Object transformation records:
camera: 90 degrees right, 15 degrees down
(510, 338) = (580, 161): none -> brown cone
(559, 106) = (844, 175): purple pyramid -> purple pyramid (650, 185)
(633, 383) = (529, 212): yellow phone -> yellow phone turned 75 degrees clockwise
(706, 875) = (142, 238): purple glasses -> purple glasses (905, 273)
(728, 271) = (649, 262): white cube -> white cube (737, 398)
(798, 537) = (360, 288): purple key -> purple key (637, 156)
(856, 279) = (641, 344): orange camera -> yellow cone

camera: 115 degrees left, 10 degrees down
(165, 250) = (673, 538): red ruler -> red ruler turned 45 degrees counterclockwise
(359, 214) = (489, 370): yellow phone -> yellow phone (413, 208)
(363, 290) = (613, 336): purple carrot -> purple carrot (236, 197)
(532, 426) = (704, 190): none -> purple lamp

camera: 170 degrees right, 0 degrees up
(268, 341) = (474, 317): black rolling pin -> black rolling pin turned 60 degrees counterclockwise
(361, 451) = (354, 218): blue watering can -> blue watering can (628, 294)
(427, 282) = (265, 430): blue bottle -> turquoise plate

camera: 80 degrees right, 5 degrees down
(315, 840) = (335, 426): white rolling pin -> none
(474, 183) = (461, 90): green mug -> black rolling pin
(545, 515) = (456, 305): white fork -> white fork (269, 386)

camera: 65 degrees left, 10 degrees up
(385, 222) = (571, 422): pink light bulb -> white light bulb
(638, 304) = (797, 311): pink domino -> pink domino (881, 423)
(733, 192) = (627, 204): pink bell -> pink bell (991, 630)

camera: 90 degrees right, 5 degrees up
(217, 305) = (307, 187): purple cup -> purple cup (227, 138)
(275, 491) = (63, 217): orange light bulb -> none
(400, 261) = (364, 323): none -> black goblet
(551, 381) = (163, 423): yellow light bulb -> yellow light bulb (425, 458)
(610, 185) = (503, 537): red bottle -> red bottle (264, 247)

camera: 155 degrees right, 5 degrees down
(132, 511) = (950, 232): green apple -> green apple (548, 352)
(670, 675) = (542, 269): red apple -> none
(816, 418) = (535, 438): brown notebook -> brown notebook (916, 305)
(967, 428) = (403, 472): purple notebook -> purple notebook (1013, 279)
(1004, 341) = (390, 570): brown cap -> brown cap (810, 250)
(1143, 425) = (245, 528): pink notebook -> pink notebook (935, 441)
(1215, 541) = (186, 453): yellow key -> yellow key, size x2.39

What the task requires – When you output the entries, keep every line exactly as it appears above.

Solution for this exercise –
camera: 90 degrees right, 15 degrees down
(510, 338) = (580, 161): none -> brown cone
(559, 106) = (844, 175): purple pyramid -> purple pyramid (650, 185)
(633, 383) = (529, 212): yellow phone -> yellow phone turned 75 degrees clockwise
(706, 875) = (142, 238): purple glasses -> purple glasses (905, 273)
(728, 271) = (649, 262): white cube -> white cube (737, 398)
(798, 537) = (360, 288): purple key -> purple key (637, 156)
(856, 279) = (641, 344): orange camera -> yellow cone

camera: 115 degrees left, 10 degrees down
(165, 250) = (673, 538): red ruler -> red ruler turned 45 degrees counterclockwise
(359, 214) = (489, 370): yellow phone -> yellow phone (413, 208)
(363, 290) = (613, 336): purple carrot -> purple carrot (236, 197)
(532, 426) = (704, 190): none -> purple lamp

camera: 170 degrees right, 0 degrees up
(268, 341) = (474, 317): black rolling pin -> black rolling pin turned 60 degrees counterclockwise
(361, 451) = (354, 218): blue watering can -> blue watering can (628, 294)
(427, 282) = (265, 430): blue bottle -> turquoise plate

camera: 80 degrees right, 5 degrees down
(315, 840) = (335, 426): white rolling pin -> none
(474, 183) = (461, 90): green mug -> black rolling pin
(545, 515) = (456, 305): white fork -> white fork (269, 386)

camera: 65 degrees left, 10 degrees up
(385, 222) = (571, 422): pink light bulb -> white light bulb
(638, 304) = (797, 311): pink domino -> pink domino (881, 423)
(733, 192) = (627, 204): pink bell -> pink bell (991, 630)

camera: 90 degrees right, 5 degrees up
(217, 305) = (307, 187): purple cup -> purple cup (227, 138)
(275, 491) = (63, 217): orange light bulb -> none
(400, 261) = (364, 323): none -> black goblet
(551, 381) = (163, 423): yellow light bulb -> yellow light bulb (425, 458)
(610, 185) = (503, 537): red bottle -> red bottle (264, 247)

camera: 155 degrees right, 5 degrees down
(132, 511) = (950, 232): green apple -> green apple (548, 352)
(670, 675) = (542, 269): red apple -> none
(816, 418) = (535, 438): brown notebook -> brown notebook (916, 305)
(967, 428) = (403, 472): purple notebook -> purple notebook (1013, 279)
(1004, 341) = (390, 570): brown cap -> brown cap (810, 250)
(1143, 425) = (245, 528): pink notebook -> pink notebook (935, 441)
(1215, 541) = (186, 453): yellow key -> yellow key, size x2.39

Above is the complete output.